> **WHAT IS EXPECTED**:
Please set down word for word every line from the one holding "(652, 112) = (556, 245): purple" to the end of the data below, both included.

> **RECORDS FOR THE TASK**:

++++

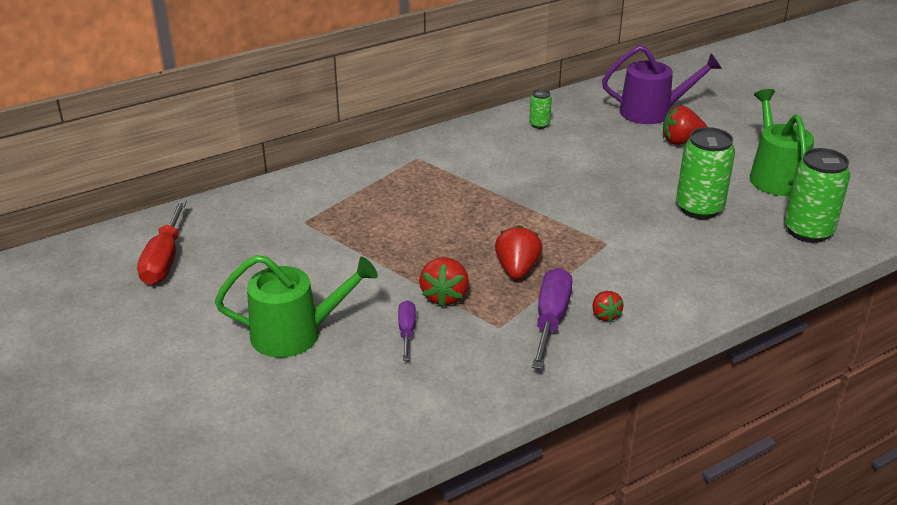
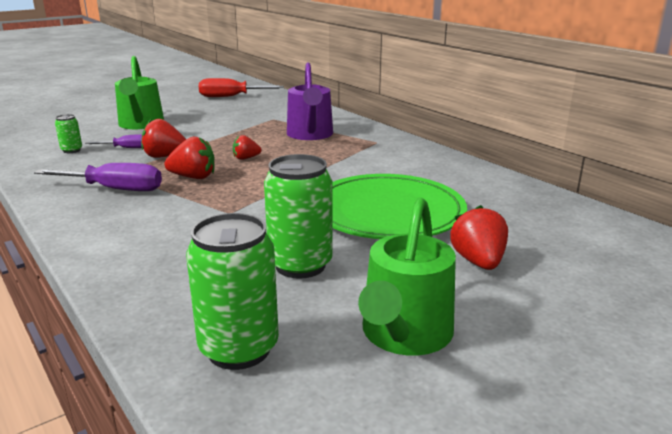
camera: 85 degrees right, 10 degrees down
(539, 125) = (471, 183): green can -> green can (71, 150)
(601, 167) = (387, 212): none -> green plate
(605, 315) = (109, 209): red strawberry -> red strawberry (246, 158)
(652, 112) = (556, 245): purple watering can -> purple watering can (310, 135)
(775, 176) = (404, 334): green watering can -> green watering can turned 120 degrees clockwise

++++

> **SOLUTION TO THE EXERCISE**:
(652, 112) = (556, 245): purple watering can -> purple watering can (310, 135)
(775, 176) = (404, 334): green watering can -> green watering can turned 120 degrees clockwise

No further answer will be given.